Top of INFORMATION SUPPLIED
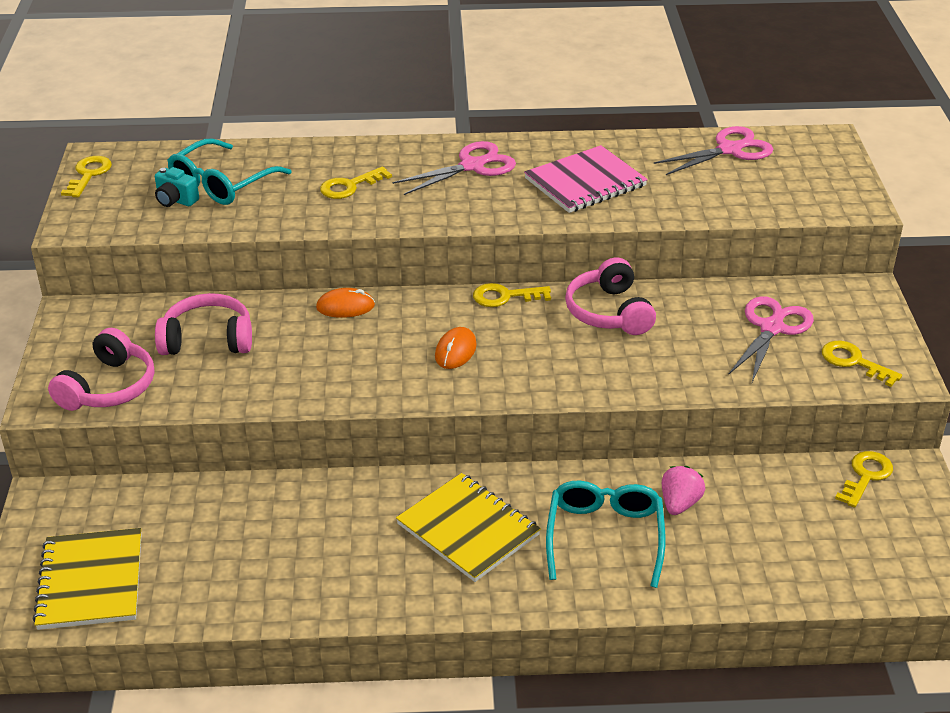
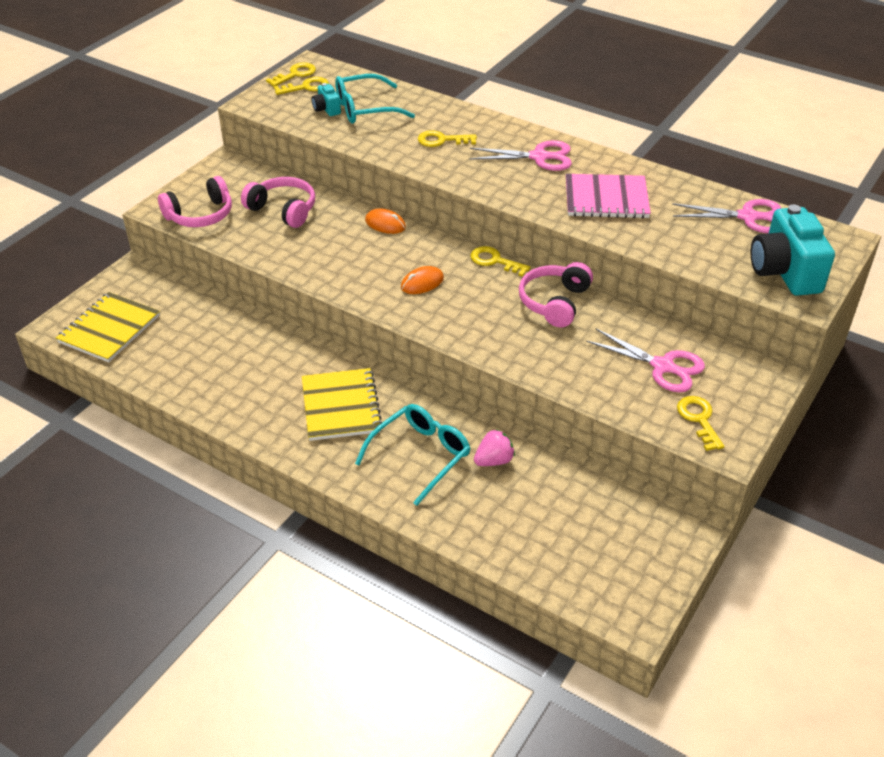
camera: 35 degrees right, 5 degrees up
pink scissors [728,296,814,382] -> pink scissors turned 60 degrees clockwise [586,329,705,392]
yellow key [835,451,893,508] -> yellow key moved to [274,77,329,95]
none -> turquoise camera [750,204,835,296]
Bottom of INFORMATION SUPPLIED
* EXERCISE AIM
Your reply should consist only of the lines running from the line with "yellow key [835,451,893,508]" to the end of the listing, retyped exactly.

* RESULT OF THIS TASK
yellow key [835,451,893,508] -> yellow key moved to [274,77,329,95]
none -> turquoise camera [750,204,835,296]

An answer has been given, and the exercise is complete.